## What you will do:
Starting at the first line of the data, print each line verbatim up to and including the line bearing "move | BROWN", omitting pictures.

[Scene difference descriptions]
---------------
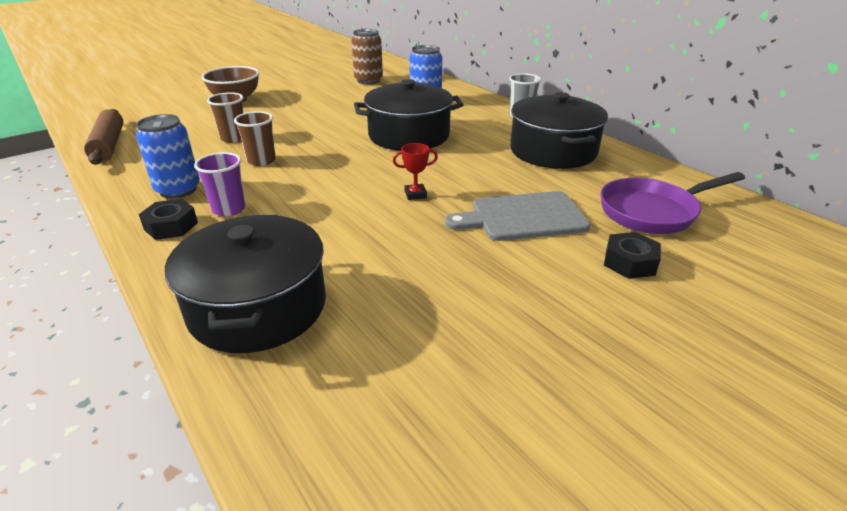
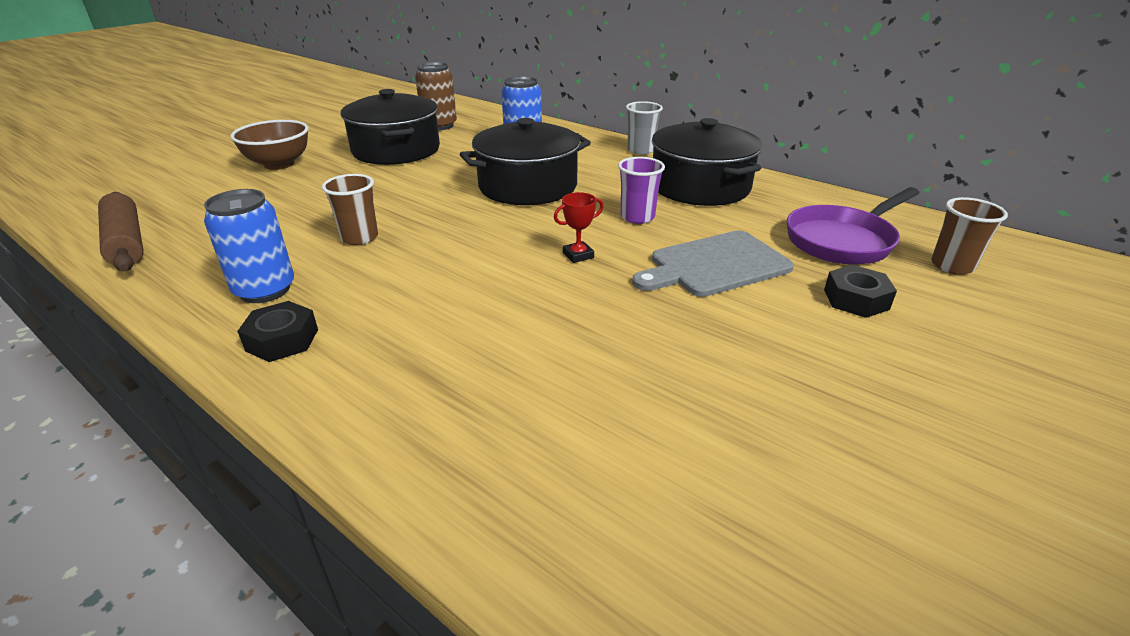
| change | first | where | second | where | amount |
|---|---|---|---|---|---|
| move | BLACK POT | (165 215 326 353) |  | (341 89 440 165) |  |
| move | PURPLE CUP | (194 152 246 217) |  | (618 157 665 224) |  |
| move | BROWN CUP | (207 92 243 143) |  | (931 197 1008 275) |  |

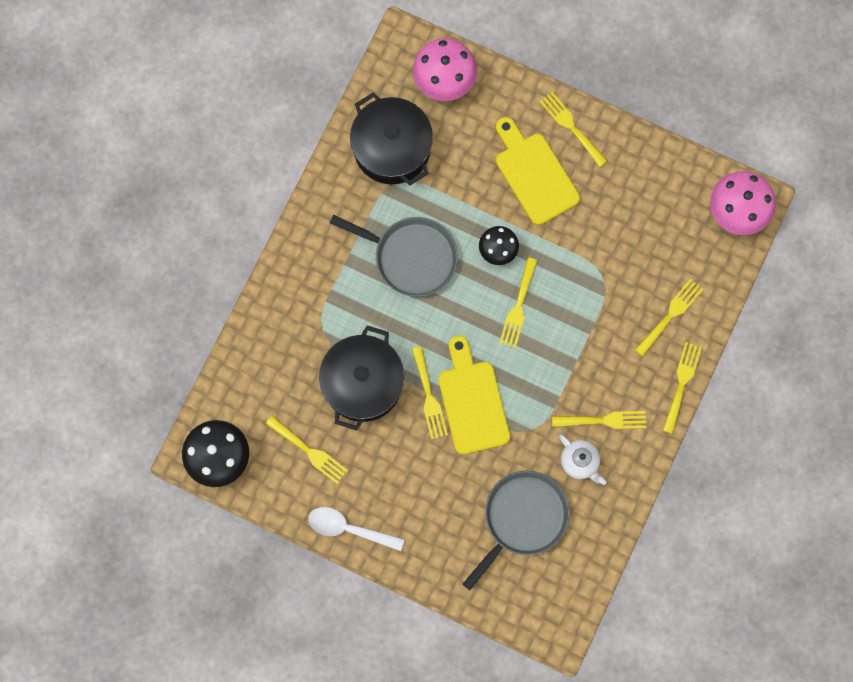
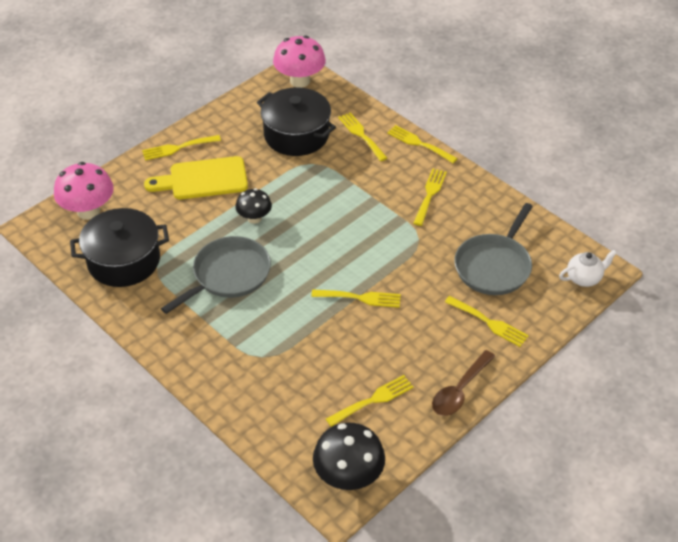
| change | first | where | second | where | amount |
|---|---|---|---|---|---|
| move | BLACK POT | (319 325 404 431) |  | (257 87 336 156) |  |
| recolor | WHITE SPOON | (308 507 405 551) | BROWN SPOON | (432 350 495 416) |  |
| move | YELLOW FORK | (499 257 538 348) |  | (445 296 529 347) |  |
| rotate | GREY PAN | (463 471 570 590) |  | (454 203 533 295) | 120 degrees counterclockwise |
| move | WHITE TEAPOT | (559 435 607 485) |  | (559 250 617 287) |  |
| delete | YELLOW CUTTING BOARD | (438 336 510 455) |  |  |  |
---------------
## Solution for this exercise:
| change | first | where | second | where | amount |
|---|---|---|---|---|---|
| move | BLACK POT | (165 215 326 353) |  | (341 89 440 165) |  |
| move | PURPLE CUP | (194 152 246 217) |  | (618 157 665 224) |  |
| move | BROWN CUP | (207 92 243 143) |  | (931 197 1008 275) |  |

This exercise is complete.